Work to be completed —
Copy word for word each line from the one that has "R1: 6.8k (GND, VS) -> 6.8k (VS, W2)" to the last line of the records, with no other lines.

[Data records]

--------------------------------

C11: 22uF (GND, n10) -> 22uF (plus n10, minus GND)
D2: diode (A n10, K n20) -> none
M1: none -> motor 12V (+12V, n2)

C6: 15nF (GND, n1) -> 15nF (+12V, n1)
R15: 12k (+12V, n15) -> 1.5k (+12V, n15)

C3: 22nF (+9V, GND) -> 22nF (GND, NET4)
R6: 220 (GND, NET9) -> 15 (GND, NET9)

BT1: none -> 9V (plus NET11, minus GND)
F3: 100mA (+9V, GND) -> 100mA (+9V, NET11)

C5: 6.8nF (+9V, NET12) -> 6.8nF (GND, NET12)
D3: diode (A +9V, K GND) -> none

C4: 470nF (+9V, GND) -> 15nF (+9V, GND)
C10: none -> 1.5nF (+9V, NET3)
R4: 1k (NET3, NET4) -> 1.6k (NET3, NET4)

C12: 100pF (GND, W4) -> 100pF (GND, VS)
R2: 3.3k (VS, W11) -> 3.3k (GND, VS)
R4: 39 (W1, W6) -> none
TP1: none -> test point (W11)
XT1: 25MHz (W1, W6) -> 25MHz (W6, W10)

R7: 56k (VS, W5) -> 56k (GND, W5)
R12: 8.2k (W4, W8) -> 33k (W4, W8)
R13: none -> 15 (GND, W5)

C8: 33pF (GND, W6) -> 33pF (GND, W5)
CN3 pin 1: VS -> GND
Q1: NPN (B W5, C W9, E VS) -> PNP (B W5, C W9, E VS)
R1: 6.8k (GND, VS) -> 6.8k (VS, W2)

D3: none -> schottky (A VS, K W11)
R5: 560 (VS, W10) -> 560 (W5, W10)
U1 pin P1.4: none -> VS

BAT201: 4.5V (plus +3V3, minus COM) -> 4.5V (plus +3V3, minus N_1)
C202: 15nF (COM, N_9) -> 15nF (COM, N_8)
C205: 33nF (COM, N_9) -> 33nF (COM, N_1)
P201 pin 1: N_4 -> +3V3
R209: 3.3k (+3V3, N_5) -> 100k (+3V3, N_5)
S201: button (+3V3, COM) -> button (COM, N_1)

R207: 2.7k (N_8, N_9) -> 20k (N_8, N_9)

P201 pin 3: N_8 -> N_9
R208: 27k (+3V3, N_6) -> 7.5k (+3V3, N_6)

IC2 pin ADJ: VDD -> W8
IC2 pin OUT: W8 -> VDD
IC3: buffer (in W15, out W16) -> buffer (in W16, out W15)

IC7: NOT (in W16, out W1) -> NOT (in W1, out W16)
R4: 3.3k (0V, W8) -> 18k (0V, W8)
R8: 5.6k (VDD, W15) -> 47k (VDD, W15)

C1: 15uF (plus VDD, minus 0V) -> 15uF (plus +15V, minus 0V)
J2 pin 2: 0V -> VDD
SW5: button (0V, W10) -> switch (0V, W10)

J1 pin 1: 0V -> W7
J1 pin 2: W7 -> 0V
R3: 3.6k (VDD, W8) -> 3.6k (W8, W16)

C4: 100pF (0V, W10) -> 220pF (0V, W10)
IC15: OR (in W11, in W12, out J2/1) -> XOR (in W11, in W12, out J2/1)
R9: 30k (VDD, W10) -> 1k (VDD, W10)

--------------------------------

Answer below —
R1: 6.8k (GND, VS) -> 6.8k (VS, W2)

D3: none -> schottky (A VS, K W11)
R5: 560 (VS, W10) -> 560 (W5, W10)
U1 pin P1.4: none -> VS

BAT201: 4.5V (plus +3V3, minus COM) -> 4.5V (plus +3V3, minus N_1)
C202: 15nF (COM, N_9) -> 15nF (COM, N_8)
C205: 33nF (COM, N_9) -> 33nF (COM, N_1)
P201 pin 1: N_4 -> +3V3
R209: 3.3k (+3V3, N_5) -> 100k (+3V3, N_5)
S201: button (+3V3, COM) -> button (COM, N_1)

R207: 2.7k (N_8, N_9) -> 20k (N_8, N_9)

P201 pin 3: N_8 -> N_9
R208: 27k (+3V3, N_6) -> 7.5k (+3V3, N_6)

IC2 pin ADJ: VDD -> W8
IC2 pin OUT: W8 -> VDD
IC3: buffer (in W15, out W16) -> buffer (in W16, out W15)

IC7: NOT (in W16, out W1) -> NOT (in W1, out W16)
R4: 3.3k (0V, W8) -> 18k (0V, W8)
R8: 5.6k (VDD, W15) -> 47k (VDD, W15)

C1: 15uF (plus VDD, minus 0V) -> 15uF (plus +15V, minus 0V)
J2 pin 2: 0V -> VDD
SW5: button (0V, W10) -> switch (0V, W10)

J1 pin 1: 0V -> W7
J1 pin 2: W7 -> 0V
R3: 3.6k (VDD, W8) -> 3.6k (W8, W16)

C4: 100pF (0V, W10) -> 220pF (0V, W10)
IC15: OR (in W11, in W12, out J2/1) -> XOR (in W11, in W12, out J2/1)
R9: 30k (VDD, W10) -> 1k (VDD, W10)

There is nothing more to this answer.